Data section:
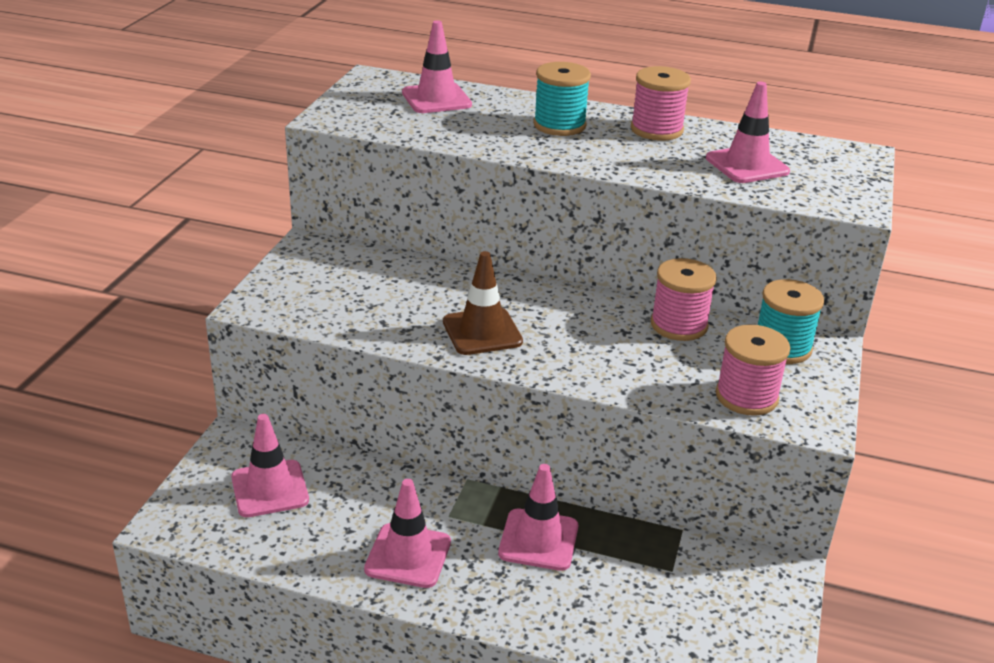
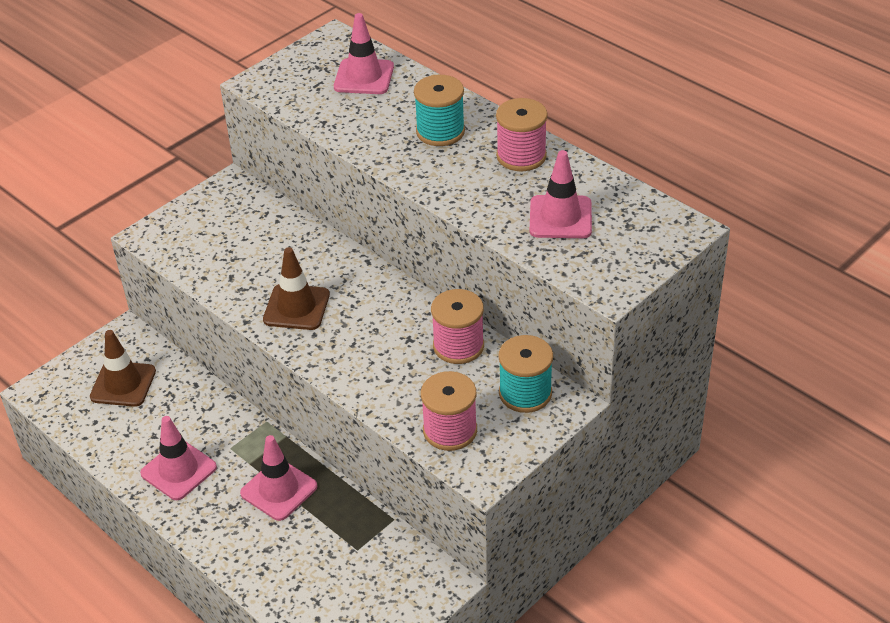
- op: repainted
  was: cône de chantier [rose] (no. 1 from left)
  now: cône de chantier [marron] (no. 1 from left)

Exercise details: Count the lines of the data that hold the string "chantier". The answer should be that number alone.

Written response: 2